# Instructions for the task
Return the lines below in which the string "spray" occurs.

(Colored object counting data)
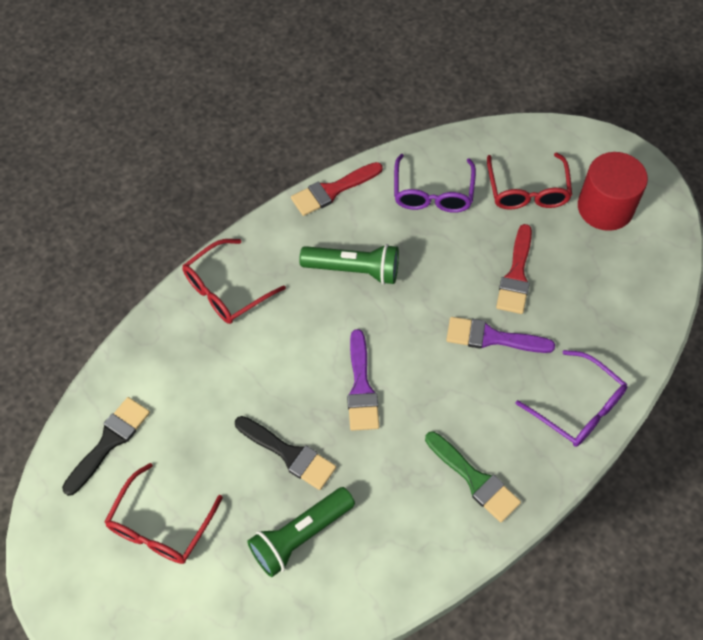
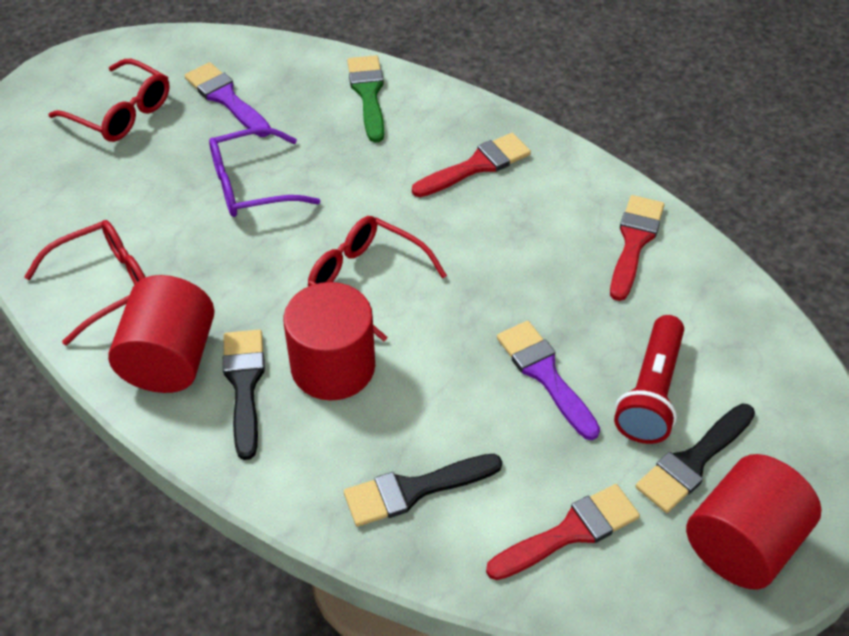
black brush: 2 -> 3
green flashlight: 2 -> 0
purple glasses: 2 -> 1
red brush: 2 -> 3
red cylinder: 1 -> 3
red flashlight: 0 -> 1

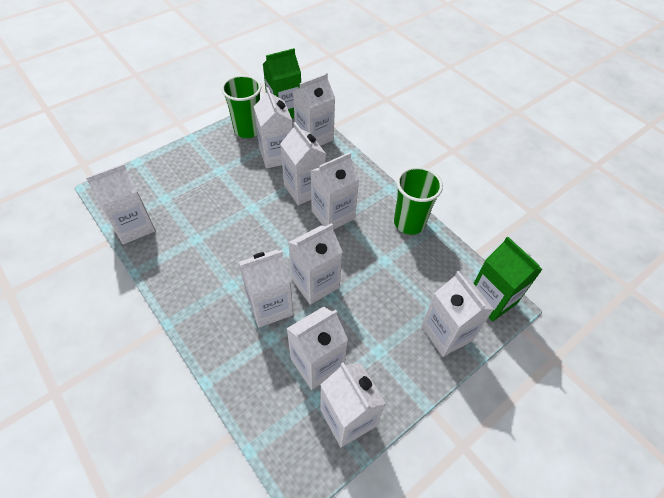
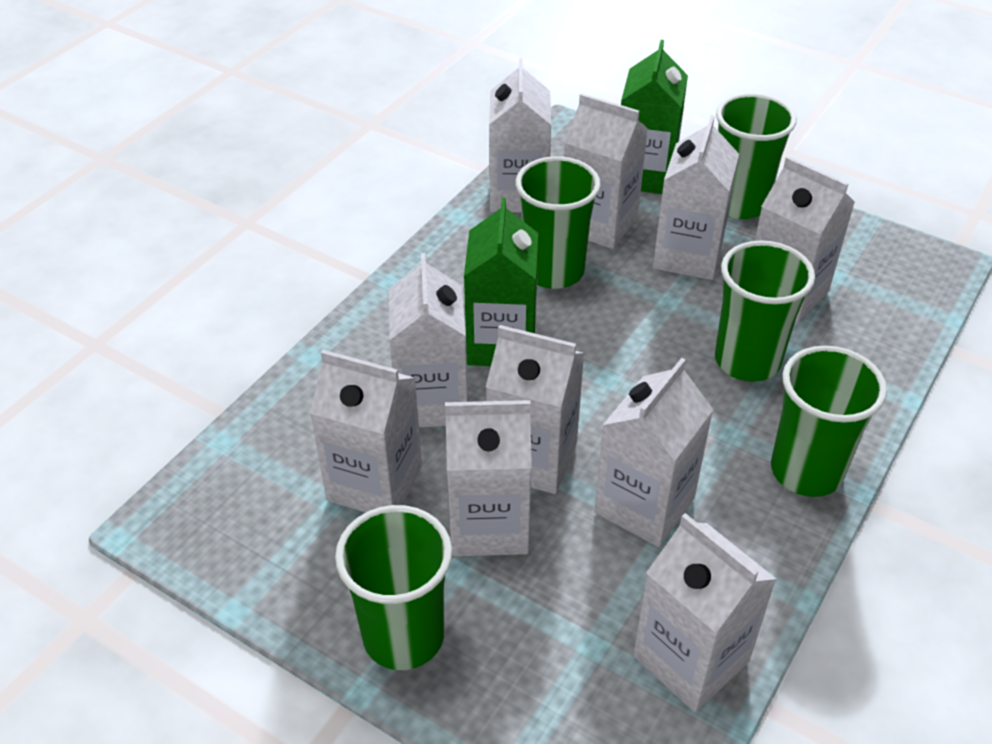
green cup: 2 -> 5

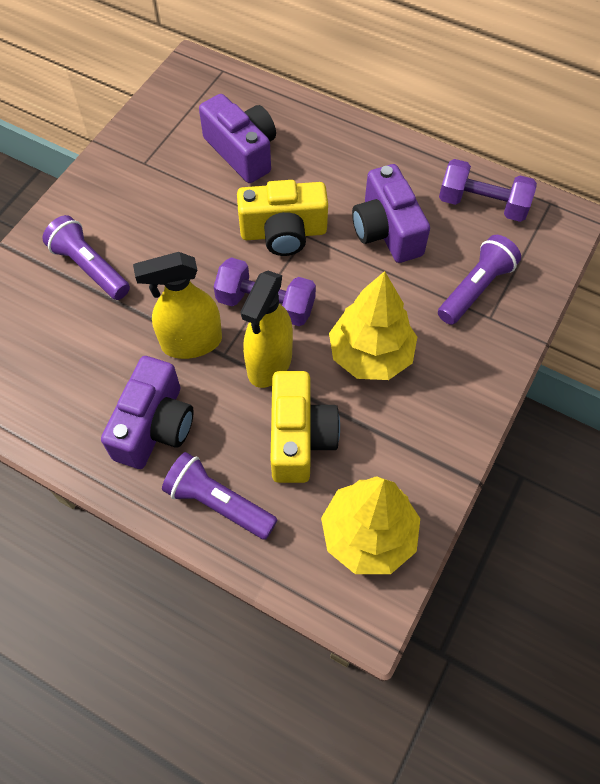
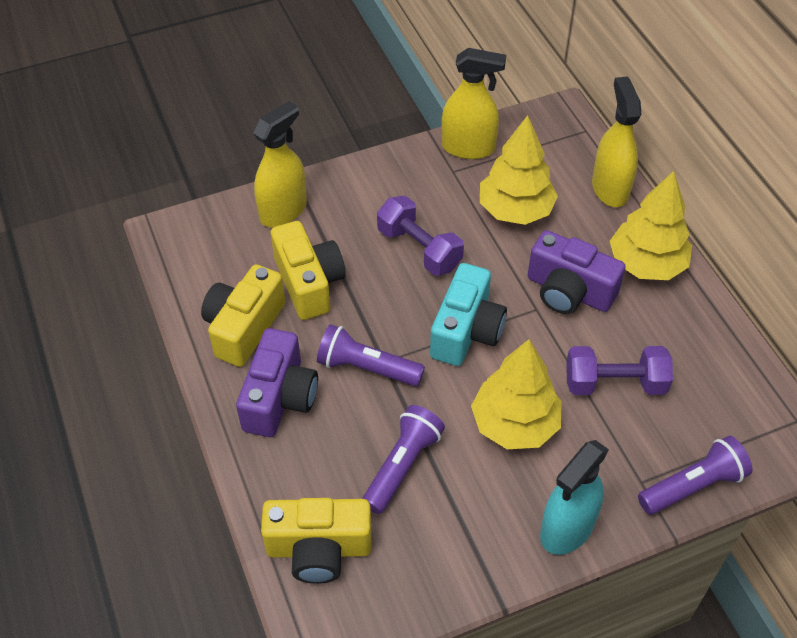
purple camera: 3 -> 2
turquoise camera: 0 -> 1
turquoise spray bottle: 0 -> 1
yellow camera: 2 -> 3
yellow spray bottle: 2 -> 3
yellow tree: 2 -> 3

# Solution
turquoise spray bottle: 0 -> 1
yellow spray bottle: 2 -> 3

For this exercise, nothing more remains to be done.